__WORK ORDER__.
Could you repeat exactly the lines from the one containing "orange_mushroom (2nd from left) →" through the last line of the records, with no pictures?

__RECORDS PROVIDED__.
-- Opening Marker --
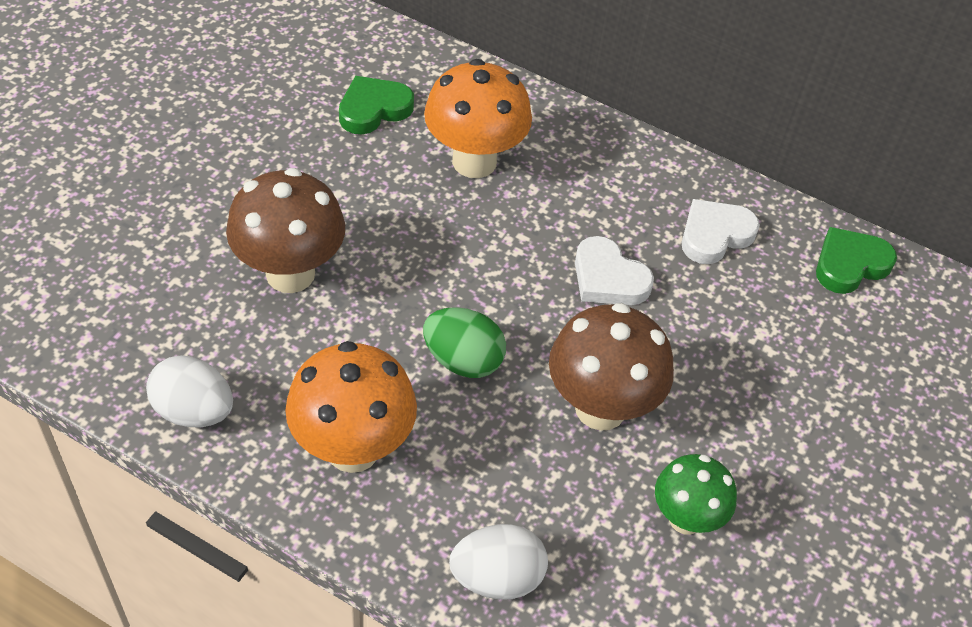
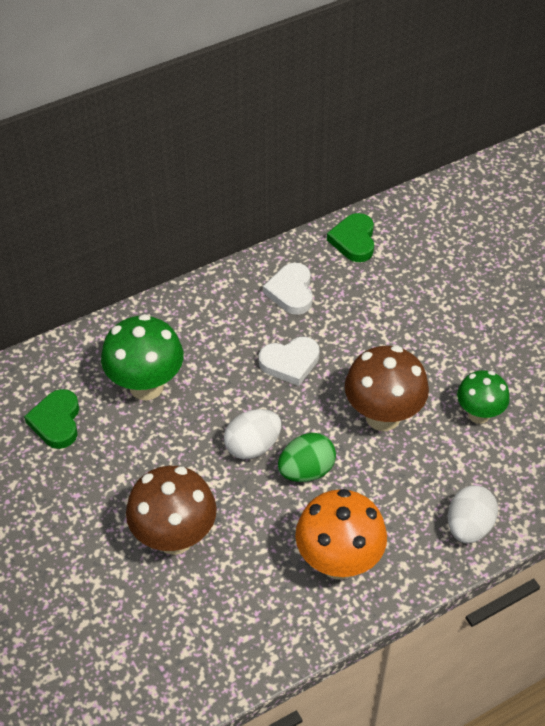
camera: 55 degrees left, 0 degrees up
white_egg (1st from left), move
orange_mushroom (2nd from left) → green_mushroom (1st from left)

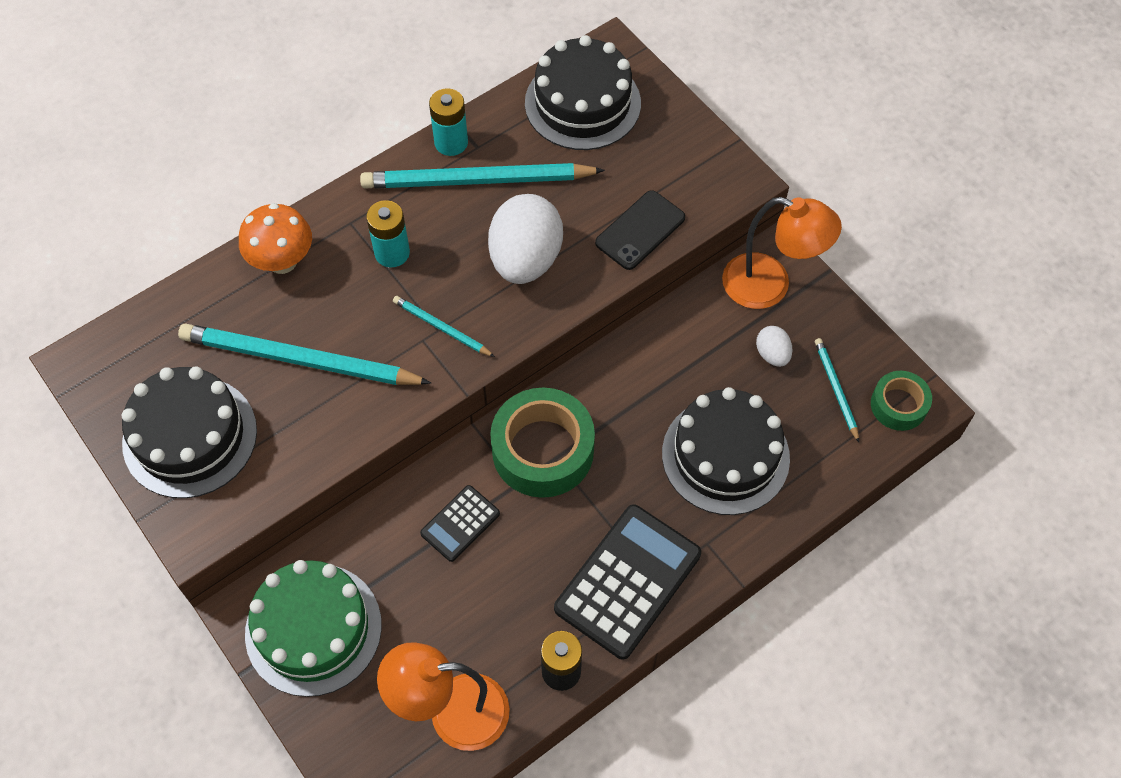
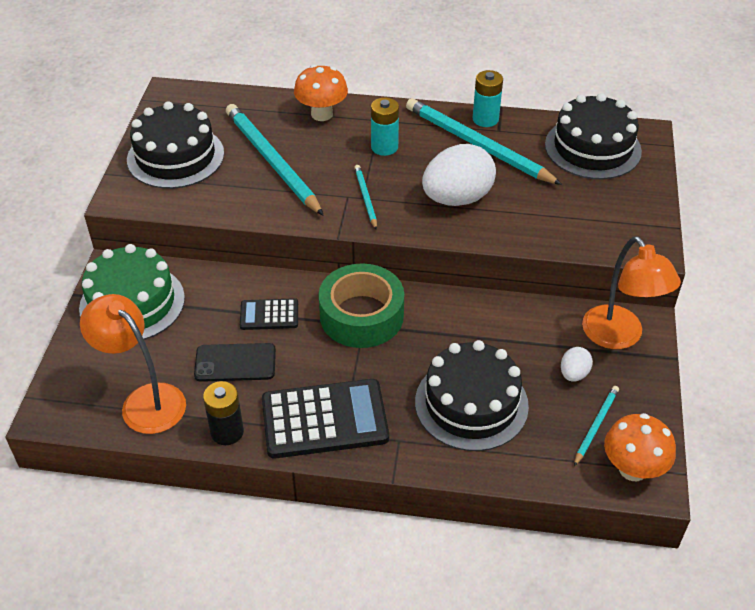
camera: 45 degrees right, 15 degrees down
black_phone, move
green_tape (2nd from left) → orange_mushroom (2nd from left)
-- Closing Marker --
__SOLUTION TO THIS TASK__.
orange_mushroom (2nd from left) → green_mushroom (1st from left)

camera: 45 degrees right, 15 degrees down
black_phone, move
green_tape (2nd from left) → orange_mushroom (2nd from left)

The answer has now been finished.